Brief :: Look through the material for lines with the word "bell", and copy each one.

Given material ::
=======
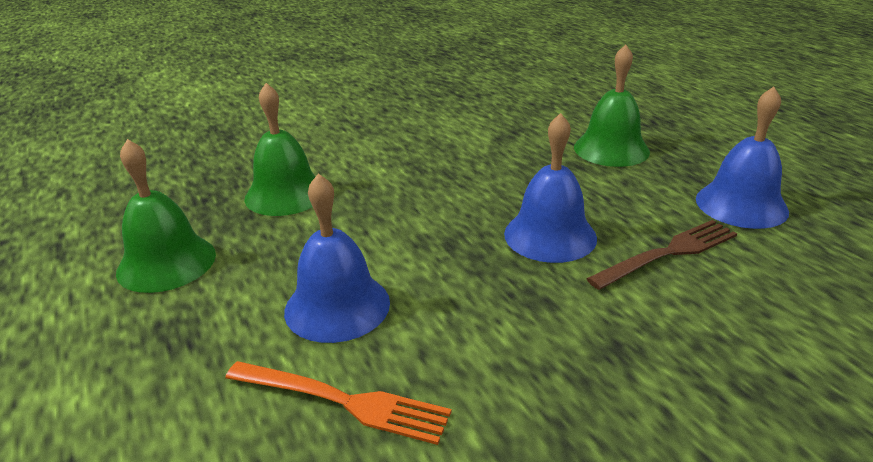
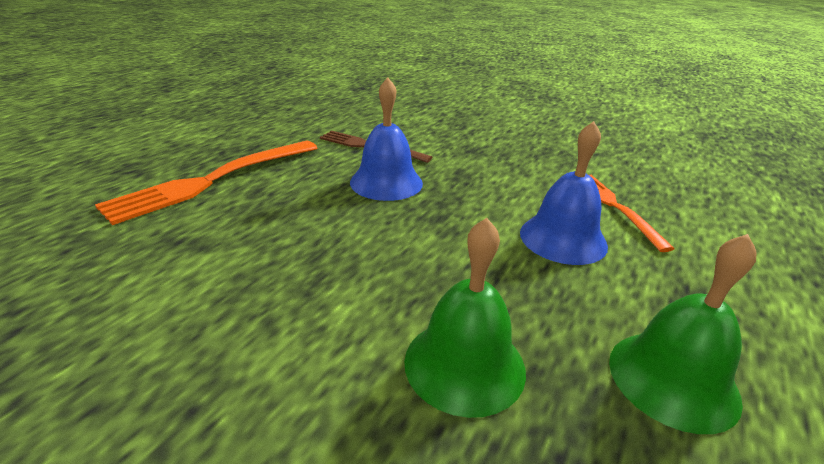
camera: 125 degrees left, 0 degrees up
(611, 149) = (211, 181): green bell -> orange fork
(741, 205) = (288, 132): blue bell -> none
=======
Exercise answer ::
(611, 149) = (211, 181): green bell -> orange fork
(741, 205) = (288, 132): blue bell -> none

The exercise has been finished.